*** Opening of RECORDS SHOWN ***

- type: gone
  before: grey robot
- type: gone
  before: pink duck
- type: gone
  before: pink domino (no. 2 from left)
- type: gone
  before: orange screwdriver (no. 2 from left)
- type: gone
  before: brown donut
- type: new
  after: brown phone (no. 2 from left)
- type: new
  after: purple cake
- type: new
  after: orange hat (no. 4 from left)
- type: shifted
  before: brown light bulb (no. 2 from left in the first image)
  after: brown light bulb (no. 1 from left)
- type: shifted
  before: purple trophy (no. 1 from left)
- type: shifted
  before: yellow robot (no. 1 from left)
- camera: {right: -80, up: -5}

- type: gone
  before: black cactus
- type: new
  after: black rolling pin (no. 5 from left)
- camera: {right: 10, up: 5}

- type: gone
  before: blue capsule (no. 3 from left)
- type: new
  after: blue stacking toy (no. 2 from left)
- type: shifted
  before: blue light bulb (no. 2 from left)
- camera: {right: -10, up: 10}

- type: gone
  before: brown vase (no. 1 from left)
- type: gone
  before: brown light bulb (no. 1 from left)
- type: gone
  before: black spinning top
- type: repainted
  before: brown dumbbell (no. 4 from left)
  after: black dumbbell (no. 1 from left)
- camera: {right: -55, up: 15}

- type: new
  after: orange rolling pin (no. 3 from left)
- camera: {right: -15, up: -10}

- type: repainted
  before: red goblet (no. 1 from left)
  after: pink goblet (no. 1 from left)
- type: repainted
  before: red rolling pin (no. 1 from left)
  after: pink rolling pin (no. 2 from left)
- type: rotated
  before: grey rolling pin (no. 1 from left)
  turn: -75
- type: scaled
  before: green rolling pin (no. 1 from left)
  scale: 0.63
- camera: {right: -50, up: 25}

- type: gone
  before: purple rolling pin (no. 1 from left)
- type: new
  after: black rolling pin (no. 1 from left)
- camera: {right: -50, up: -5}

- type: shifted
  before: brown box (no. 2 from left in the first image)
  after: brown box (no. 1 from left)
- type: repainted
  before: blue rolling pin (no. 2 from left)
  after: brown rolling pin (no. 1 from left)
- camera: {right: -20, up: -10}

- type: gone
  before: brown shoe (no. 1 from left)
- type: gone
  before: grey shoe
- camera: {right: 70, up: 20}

*** Close of RECORDS SHOWN ***

**ACTIVITY:**
Of the entries above, repeat exactly the lines from the line with "after: purple cake" through the line with "before: yellow robot (no. 1 from left)", both of them included.

**TASK RESPONSE:**
  after: purple cake
- type: new
  after: orange hat (no. 4 from left)
- type: shifted
  before: brown light bulb (no. 2 from left in the first image)
  after: brown light bulb (no. 1 from left)
- type: shifted
  before: purple trophy (no. 1 from left)
- type: shifted
  before: yellow robot (no. 1 from left)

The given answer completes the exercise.